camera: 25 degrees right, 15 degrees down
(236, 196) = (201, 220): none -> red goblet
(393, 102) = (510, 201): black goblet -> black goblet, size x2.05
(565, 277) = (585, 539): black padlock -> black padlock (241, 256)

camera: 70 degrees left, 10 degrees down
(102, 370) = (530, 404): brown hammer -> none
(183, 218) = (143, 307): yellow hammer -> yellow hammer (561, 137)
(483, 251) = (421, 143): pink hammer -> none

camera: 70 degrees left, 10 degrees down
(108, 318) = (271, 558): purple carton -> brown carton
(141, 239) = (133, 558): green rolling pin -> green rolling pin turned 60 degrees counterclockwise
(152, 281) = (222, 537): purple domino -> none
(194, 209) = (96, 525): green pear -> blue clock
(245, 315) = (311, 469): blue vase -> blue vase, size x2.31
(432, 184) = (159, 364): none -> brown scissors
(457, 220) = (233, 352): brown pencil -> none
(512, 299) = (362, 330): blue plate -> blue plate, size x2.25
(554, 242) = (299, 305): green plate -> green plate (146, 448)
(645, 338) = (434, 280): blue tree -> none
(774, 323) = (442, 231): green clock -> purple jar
————
About this task | Work out how many lines above have the string "size" in them, and give only the number.

Answer for this exercise | 3